Task objective | Would you count the lines below that contain the string "down" and reply with that number only?

Shape position tracking data
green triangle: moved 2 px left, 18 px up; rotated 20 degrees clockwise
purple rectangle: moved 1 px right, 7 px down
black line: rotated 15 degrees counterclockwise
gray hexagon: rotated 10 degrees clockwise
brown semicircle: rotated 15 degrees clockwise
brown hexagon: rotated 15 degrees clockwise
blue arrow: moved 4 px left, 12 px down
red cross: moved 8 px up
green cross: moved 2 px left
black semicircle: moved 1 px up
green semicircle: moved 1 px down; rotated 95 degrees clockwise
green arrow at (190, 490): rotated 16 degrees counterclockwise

* * *

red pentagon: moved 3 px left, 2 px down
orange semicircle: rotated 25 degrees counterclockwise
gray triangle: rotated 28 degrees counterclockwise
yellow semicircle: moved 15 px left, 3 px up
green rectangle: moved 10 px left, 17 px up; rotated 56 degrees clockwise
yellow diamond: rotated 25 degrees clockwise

Completed exercise | 4